__Required work__: Retype all of the lines below with no changes.

Before-and-after object listings

++++++++++

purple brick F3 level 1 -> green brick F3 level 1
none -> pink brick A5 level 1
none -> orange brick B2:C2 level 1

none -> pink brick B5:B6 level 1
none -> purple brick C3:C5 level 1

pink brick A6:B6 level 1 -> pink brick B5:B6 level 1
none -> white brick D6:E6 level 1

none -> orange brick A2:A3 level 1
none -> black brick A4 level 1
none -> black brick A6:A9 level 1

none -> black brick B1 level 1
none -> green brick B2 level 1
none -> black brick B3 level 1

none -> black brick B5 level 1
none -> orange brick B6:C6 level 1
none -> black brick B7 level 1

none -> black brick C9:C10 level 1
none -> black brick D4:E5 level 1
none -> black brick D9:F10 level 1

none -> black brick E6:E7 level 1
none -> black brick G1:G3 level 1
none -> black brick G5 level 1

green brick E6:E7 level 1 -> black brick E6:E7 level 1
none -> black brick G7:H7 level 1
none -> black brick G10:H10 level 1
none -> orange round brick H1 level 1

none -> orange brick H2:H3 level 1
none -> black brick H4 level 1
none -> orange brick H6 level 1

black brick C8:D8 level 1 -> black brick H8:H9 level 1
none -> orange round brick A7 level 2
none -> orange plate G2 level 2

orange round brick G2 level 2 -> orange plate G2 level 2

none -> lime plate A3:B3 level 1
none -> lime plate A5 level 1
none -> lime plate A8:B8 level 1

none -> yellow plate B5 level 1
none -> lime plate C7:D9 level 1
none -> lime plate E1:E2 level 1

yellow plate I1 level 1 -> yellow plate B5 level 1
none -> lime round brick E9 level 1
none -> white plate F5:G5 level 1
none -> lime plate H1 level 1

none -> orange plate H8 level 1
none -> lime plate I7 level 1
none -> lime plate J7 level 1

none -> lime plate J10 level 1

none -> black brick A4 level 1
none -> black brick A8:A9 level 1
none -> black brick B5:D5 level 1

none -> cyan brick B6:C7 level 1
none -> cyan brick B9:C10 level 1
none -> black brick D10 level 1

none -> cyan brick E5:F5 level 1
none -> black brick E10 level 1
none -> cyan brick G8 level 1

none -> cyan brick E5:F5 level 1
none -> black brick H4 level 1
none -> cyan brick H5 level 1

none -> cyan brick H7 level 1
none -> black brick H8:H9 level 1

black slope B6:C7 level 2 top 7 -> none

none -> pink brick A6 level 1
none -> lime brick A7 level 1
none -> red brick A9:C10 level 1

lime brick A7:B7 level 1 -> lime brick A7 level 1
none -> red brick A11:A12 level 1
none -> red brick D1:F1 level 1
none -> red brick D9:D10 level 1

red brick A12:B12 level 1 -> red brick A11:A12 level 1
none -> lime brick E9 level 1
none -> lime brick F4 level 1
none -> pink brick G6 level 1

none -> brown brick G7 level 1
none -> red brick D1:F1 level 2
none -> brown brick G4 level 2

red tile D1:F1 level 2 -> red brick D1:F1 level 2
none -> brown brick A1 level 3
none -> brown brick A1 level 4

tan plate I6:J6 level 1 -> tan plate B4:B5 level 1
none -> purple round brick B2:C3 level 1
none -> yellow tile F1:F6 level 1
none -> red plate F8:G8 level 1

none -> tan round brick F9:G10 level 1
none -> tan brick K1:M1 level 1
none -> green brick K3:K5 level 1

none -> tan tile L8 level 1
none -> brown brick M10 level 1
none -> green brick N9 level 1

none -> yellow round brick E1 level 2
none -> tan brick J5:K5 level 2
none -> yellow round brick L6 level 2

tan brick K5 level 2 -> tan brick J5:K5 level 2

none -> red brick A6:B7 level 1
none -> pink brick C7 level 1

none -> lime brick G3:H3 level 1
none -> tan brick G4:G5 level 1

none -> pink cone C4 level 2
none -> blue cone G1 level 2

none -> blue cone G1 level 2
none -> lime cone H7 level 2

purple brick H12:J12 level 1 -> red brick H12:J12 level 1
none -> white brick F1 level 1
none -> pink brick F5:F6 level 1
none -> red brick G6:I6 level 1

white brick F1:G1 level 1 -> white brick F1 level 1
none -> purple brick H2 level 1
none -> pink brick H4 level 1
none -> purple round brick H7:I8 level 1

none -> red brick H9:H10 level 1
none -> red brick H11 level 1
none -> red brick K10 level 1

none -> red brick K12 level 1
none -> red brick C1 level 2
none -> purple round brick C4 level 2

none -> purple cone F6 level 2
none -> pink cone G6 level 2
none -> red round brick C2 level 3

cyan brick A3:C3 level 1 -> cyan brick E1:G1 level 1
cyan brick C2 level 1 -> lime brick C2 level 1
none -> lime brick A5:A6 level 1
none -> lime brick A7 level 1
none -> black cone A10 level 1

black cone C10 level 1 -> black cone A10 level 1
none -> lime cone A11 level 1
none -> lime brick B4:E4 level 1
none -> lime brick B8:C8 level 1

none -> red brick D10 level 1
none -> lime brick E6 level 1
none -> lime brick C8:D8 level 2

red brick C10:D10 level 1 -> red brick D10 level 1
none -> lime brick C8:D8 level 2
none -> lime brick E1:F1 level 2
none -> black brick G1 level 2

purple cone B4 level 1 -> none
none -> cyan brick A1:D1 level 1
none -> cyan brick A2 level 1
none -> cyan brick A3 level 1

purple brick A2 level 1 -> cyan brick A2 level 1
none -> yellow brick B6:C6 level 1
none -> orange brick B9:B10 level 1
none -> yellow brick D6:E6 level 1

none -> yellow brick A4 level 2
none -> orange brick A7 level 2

++++++++++

__Output of the exercise__:
purple brick F3 level 1 -> green brick F3 level 1
none -> pink brick A5 level 1
none -> orange brick B2:C2 level 1

none -> pink brick B5:B6 level 1
none -> purple brick C3:C5 level 1

pink brick A6:B6 level 1 -> pink brick B5:B6 level 1
none -> white brick D6:E6 level 1

none -> orange brick A2:A3 level 1
none -> black brick A4 level 1
none -> black brick A6:A9 level 1

none -> black brick B1 level 1
none -> green brick B2 level 1
none -> black brick B3 level 1

none -> black brick B5 level 1
none -> orange brick B6:C6 level 1
none -> black brick B7 level 1

none -> black brick C9:C10 level 1
none -> black brick D4:E5 level 1
none -> black brick D9:F10 level 1

none -> black brick E6:E7 level 1
none -> black brick G1:G3 level 1
none -> black brick G5 level 1

green brick E6:E7 level 1 -> black brick E6:E7 level 1
none -> black brick G7:H7 level 1
none -> black brick G10:H10 level 1
none -> orange round brick H1 level 1

none -> orange brick H2:H3 level 1
none -> black brick H4 level 1
none -> orange brick H6 level 1

black brick C8:D8 level 1 -> black brick H8:H9 level 1
none -> orange round brick A7 level 2
none -> orange plate G2 level 2

orange round brick G2 level 2 -> orange plate G2 level 2

none -> lime plate A3:B3 level 1
none -> lime plate A5 level 1
none -> lime plate A8:B8 level 1

none -> yellow plate B5 level 1
none -> lime plate C7:D9 level 1
none -> lime plate E1:E2 level 1

yellow plate I1 level 1 -> yellow plate B5 level 1
none -> lime round brick E9 level 1
none -> white plate F5:G5 level 1
none -> lime plate H1 level 1

none -> orange plate H8 level 1
none -> lime plate I7 level 1
none -> lime plate J7 level 1

none -> lime plate J10 level 1

none -> black brick A4 level 1
none -> black brick A8:A9 level 1
none -> black brick B5:D5 level 1

none -> cyan brick B6:C7 level 1
none -> cyan brick B9:C10 level 1
none -> black brick D10 level 1

none -> cyan brick E5:F5 level 1
none -> black brick E10 level 1
none -> cyan brick G8 level 1

none -> cyan brick E5:F5 level 1
none -> black brick H4 level 1
none -> cyan brick H5 level 1

none -> cyan brick H7 level 1
none -> black brick H8:H9 level 1

black slope B6:C7 level 2 top 7 -> none

none -> pink brick A6 level 1
none -> lime brick A7 level 1
none -> red brick A9:C10 level 1

lime brick A7:B7 level 1 -> lime brick A7 level 1
none -> red brick A11:A12 level 1
none -> red brick D1:F1 level 1
none -> red brick D9:D10 level 1

red brick A12:B12 level 1 -> red brick A11:A12 level 1
none -> lime brick E9 level 1
none -> lime brick F4 level 1
none -> pink brick G6 level 1

none -> brown brick G7 level 1
none -> red brick D1:F1 level 2
none -> brown brick G4 level 2

red tile D1:F1 level 2 -> red brick D1:F1 level 2
none -> brown brick A1 level 3
none -> brown brick A1 level 4

tan plate I6:J6 level 1 -> tan plate B4:B5 level 1
none -> purple round brick B2:C3 level 1
none -> yellow tile F1:F6 level 1
none -> red plate F8:G8 level 1

none -> tan round brick F9:G10 level 1
none -> tan brick K1:M1 level 1
none -> green brick K3:K5 level 1

none -> tan tile L8 level 1
none -> brown brick M10 level 1
none -> green brick N9 level 1

none -> yellow round brick E1 level 2
none -> tan brick J5:K5 level 2
none -> yellow round brick L6 level 2

tan brick K5 level 2 -> tan brick J5:K5 level 2

none -> red brick A6:B7 level 1
none -> pink brick C7 level 1

none -> lime brick G3:H3 level 1
none -> tan brick G4:G5 level 1

none -> pink cone C4 level 2
none -> blue cone G1 level 2

none -> blue cone G1 level 2
none -> lime cone H7 level 2

purple brick H12:J12 level 1 -> red brick H12:J12 level 1
none -> white brick F1 level 1
none -> pink brick F5:F6 level 1
none -> red brick G6:I6 level 1

white brick F1:G1 level 1 -> white brick F1 level 1
none -> purple brick H2 level 1
none -> pink brick H4 level 1
none -> purple round brick H7:I8 level 1

none -> red brick H9:H10 level 1
none -> red brick H11 level 1
none -> red brick K10 level 1

none -> red brick K12 level 1
none -> red brick C1 level 2
none -> purple round brick C4 level 2

none -> purple cone F6 level 2
none -> pink cone G6 level 2
none -> red round brick C2 level 3

cyan brick A3:C3 level 1 -> cyan brick E1:G1 level 1
cyan brick C2 level 1 -> lime brick C2 level 1
none -> lime brick A5:A6 level 1
none -> lime brick A7 level 1
none -> black cone A10 level 1

black cone C10 level 1 -> black cone A10 level 1
none -> lime cone A11 level 1
none -> lime brick B4:E4 level 1
none -> lime brick B8:C8 level 1

none -> red brick D10 level 1
none -> lime brick E6 level 1
none -> lime brick C8:D8 level 2

red brick C10:D10 level 1 -> red brick D10 level 1
none -> lime brick C8:D8 level 2
none -> lime brick E1:F1 level 2
none -> black brick G1 level 2

purple cone B4 level 1 -> none
none -> cyan brick A1:D1 level 1
none -> cyan brick A2 level 1
none -> cyan brick A3 level 1

purple brick A2 level 1 -> cyan brick A2 level 1
none -> yellow brick B6:C6 level 1
none -> orange brick B9:B10 level 1
none -> yellow brick D6:E6 level 1

none -> yellow brick A4 level 2
none -> orange brick A7 level 2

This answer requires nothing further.